» **Records from a data source**:
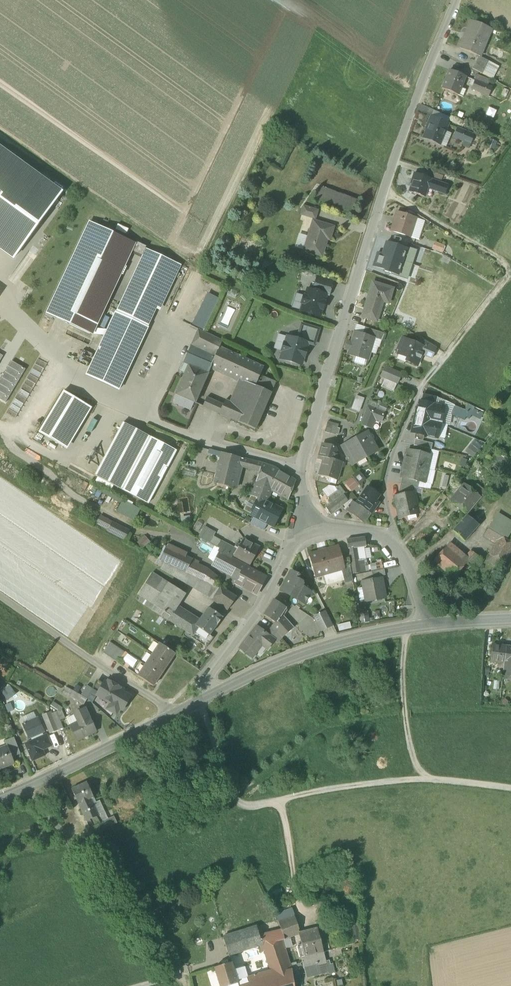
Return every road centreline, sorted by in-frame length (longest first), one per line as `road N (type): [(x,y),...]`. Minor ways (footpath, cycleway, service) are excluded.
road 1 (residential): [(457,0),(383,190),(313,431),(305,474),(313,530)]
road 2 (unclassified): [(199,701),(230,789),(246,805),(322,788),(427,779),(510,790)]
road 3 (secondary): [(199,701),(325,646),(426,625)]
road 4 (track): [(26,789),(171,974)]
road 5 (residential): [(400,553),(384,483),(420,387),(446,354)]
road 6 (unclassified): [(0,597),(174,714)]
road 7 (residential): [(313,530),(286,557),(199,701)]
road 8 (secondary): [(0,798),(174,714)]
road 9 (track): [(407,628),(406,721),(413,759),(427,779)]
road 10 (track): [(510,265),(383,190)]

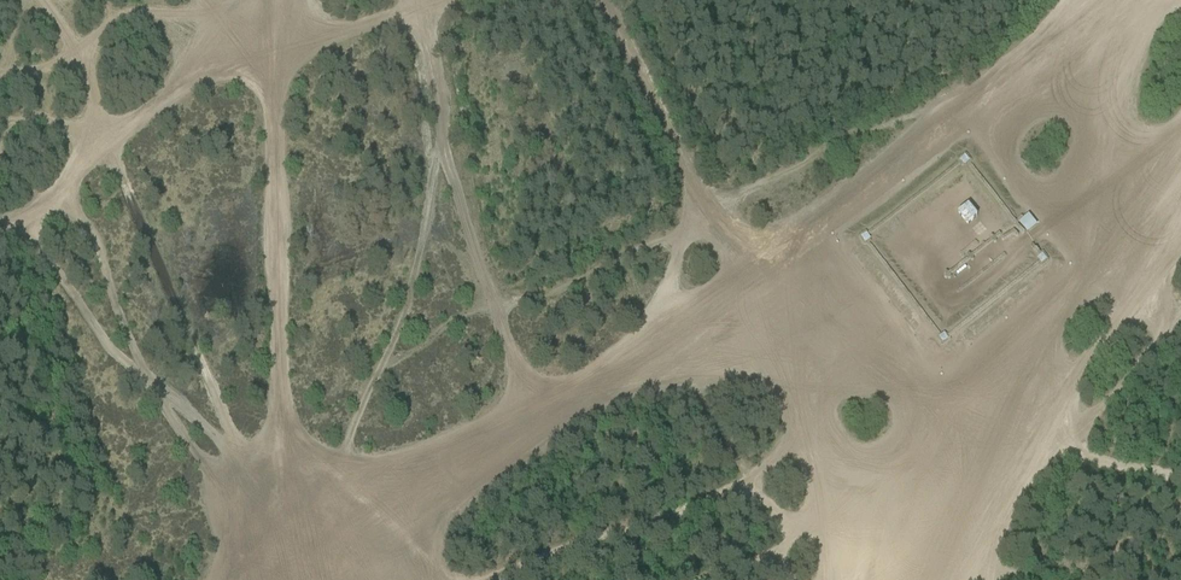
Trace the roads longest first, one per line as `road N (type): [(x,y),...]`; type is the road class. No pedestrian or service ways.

» **What is needed**: Output all data exactly, omitting images.

» **Result for this task**:
Return every road centreline, sorted by in-frame length (longest first), one per line as `road N (type): [(x,y),...]`. Minor ways (footpath, cycleway, service) are excluded.
road 1 (residential): [(457,0),(383,190),(313,431),(305,474),(313,530)]
road 2 (unclassified): [(199,701),(230,789),(246,805),(322,788),(427,779),(510,790)]
road 3 (secondary): [(199,701),(325,646),(426,625)]
road 4 (track): [(26,789),(171,974)]
road 5 (residential): [(400,553),(384,483),(420,387),(446,354)]
road 6 (unclassified): [(0,597),(174,714)]
road 7 (residential): [(313,530),(286,557),(199,701)]
road 8 (secondary): [(0,798),(174,714)]
road 9 (track): [(407,628),(406,721),(413,759),(427,779)]
road 10 (track): [(510,265),(383,190)]

Trace the roads longest first, one per line as `road N (type): [(x,y),...]`; type is the road class. No pedestrian or service ways.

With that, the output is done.